Provided records:

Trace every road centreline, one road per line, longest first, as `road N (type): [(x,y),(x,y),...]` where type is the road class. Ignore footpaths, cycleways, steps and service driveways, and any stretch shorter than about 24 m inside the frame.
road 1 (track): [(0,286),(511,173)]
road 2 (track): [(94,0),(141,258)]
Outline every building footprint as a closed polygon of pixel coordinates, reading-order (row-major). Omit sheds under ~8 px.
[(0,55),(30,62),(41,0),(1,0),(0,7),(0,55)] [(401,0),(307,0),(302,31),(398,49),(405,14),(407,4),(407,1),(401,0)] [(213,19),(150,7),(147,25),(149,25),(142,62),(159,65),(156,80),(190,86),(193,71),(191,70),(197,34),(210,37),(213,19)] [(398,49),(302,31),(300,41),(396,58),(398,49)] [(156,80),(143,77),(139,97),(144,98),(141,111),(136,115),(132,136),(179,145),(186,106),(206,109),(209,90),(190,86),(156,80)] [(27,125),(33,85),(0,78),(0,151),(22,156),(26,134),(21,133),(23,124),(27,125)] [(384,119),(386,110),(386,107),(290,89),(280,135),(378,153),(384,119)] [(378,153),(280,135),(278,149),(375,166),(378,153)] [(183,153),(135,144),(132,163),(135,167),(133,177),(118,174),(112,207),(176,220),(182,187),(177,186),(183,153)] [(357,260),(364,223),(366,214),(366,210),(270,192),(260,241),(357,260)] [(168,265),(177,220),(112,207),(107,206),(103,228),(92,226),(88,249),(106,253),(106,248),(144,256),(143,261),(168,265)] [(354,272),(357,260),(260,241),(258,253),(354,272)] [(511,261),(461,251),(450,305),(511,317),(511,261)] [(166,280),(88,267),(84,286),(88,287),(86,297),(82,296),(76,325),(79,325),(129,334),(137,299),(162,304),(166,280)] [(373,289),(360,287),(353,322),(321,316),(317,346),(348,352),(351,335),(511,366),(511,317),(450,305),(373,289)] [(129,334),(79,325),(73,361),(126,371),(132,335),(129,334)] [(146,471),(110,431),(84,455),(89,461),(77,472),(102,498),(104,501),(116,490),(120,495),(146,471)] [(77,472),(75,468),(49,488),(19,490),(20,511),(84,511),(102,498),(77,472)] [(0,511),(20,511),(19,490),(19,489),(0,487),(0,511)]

To do:
State how many of the lines above contain the string "road", counting case as significant. Give only the number.

Completed task:
3